> _Aim of the exercise_
Without the images, print all the entries below exactly as given.

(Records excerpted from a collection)
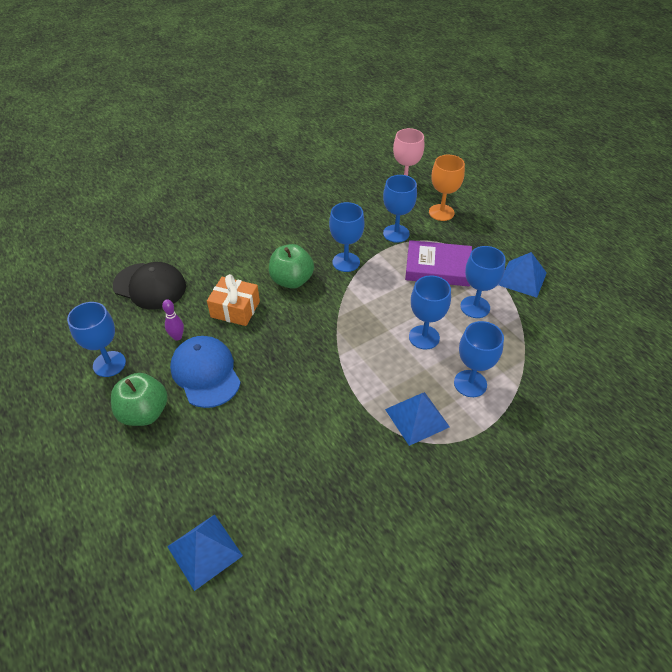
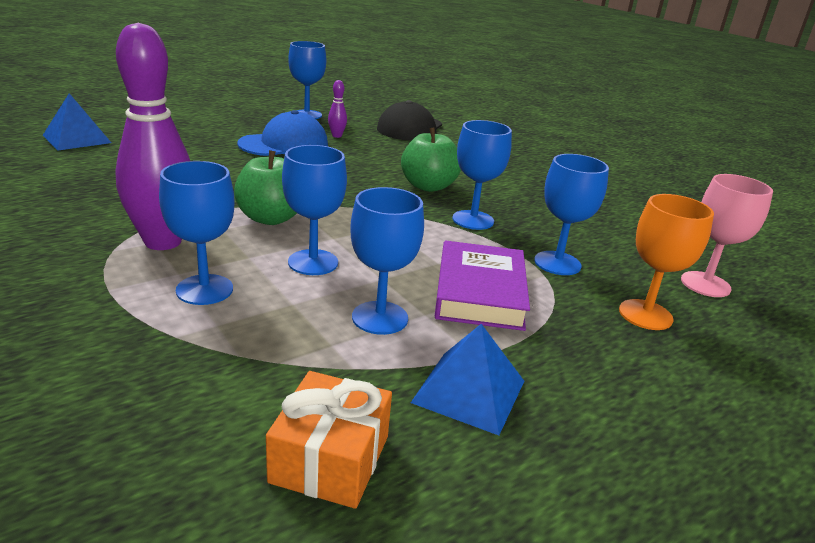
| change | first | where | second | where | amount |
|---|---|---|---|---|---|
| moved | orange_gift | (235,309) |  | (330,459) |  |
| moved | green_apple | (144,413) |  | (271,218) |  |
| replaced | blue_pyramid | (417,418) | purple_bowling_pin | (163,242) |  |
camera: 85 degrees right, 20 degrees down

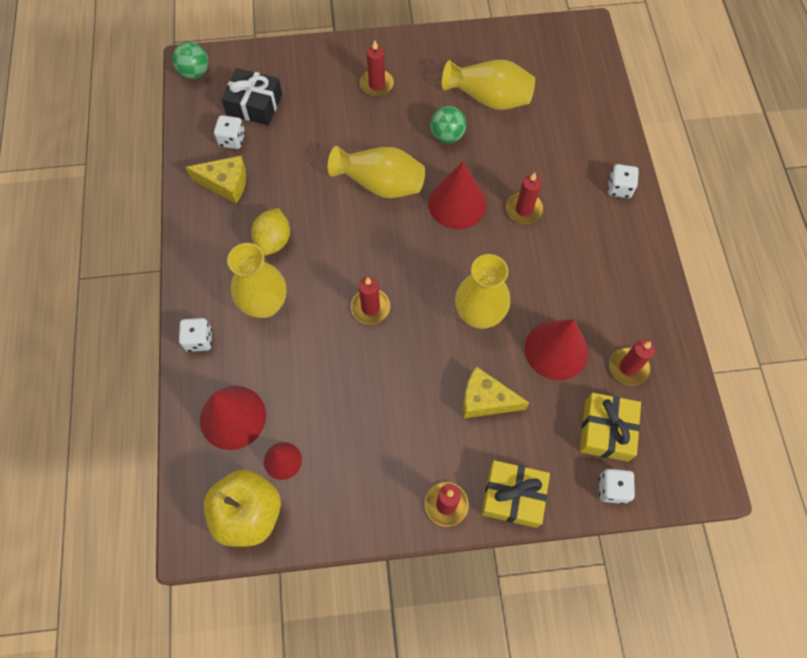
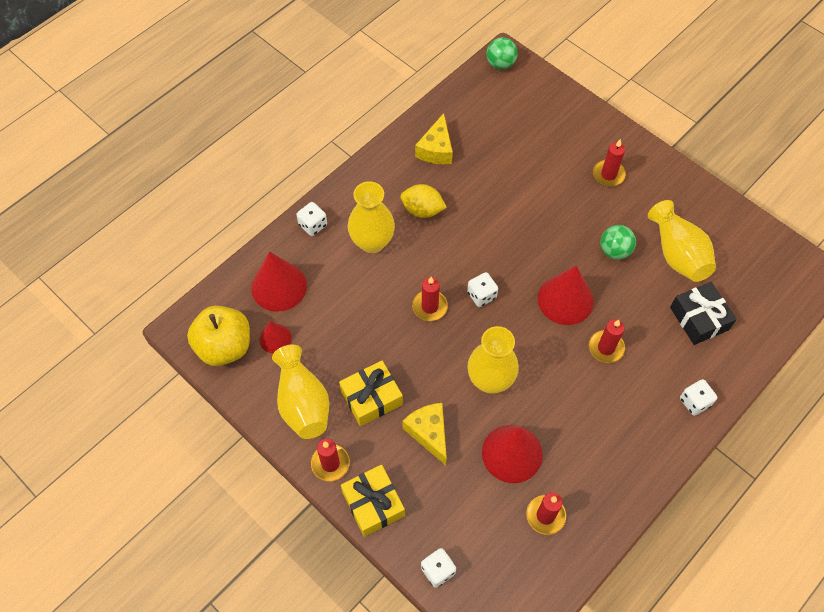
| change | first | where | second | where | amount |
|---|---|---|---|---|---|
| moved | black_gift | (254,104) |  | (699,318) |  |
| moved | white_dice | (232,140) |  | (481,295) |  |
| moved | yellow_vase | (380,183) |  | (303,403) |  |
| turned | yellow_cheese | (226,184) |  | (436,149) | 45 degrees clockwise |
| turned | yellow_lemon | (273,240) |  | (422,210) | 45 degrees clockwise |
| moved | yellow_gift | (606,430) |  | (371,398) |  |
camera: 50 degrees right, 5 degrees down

> _Exercise output_
| change | first | where | second | where | amount |
|---|---|---|---|---|---|
| moved | orange_gift | (235,309) |  | (330,459) |  |
| moved | green_apple | (144,413) |  | (271,218) |  |
| replaced | blue_pyramid | (417,418) | purple_bowling_pin | (163,242) |  |
camera: 85 degrees right, 20 degrees down

| change | first | where | second | where | amount |
|---|---|---|---|---|---|
| moved | black_gift | (254,104) |  | (699,318) |  |
| moved | white_dice | (232,140) |  | (481,295) |  |
| moved | yellow_vase | (380,183) |  | (303,403) |  |
| turned | yellow_cheese | (226,184) |  | (436,149) | 45 degrees clockwise |
| turned | yellow_lemon | (273,240) |  | (422,210) | 45 degrees clockwise |
| moved | yellow_gift | (606,430) |  | (371,398) |  |
camera: 50 degrees right, 5 degrees down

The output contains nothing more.